PROBLEM DESCRIPTION: A faithful copy of the data is what is wanted, minus any pictures.

=== Section Start ===

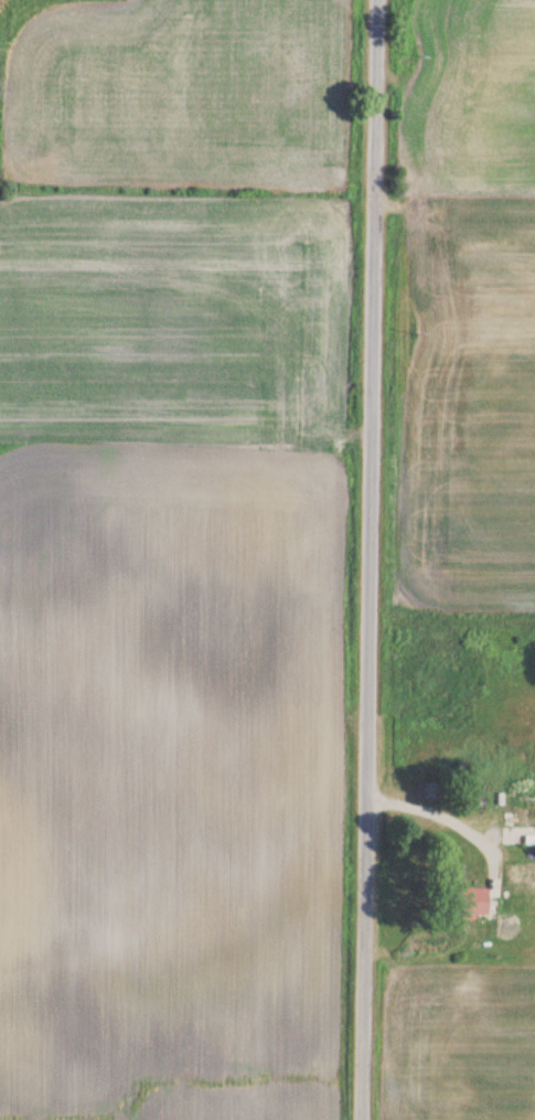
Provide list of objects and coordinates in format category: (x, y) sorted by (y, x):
crop: (470, 93)
crop: (469, 401)
road: (363, 560)
road: (440, 816)
building: (517, 820)
building: (521, 871)
building: (464, 904)
crop: (462, 1042)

=== Section End ===

WRITTEN RESPONSE:
Provide list of objects and coordinates in format category: (x, y) sorted by (y, x):
crop: (470, 93)
crop: (469, 401)
road: (363, 560)
road: (440, 816)
building: (517, 820)
building: (521, 871)
building: (464, 904)
crop: (462, 1042)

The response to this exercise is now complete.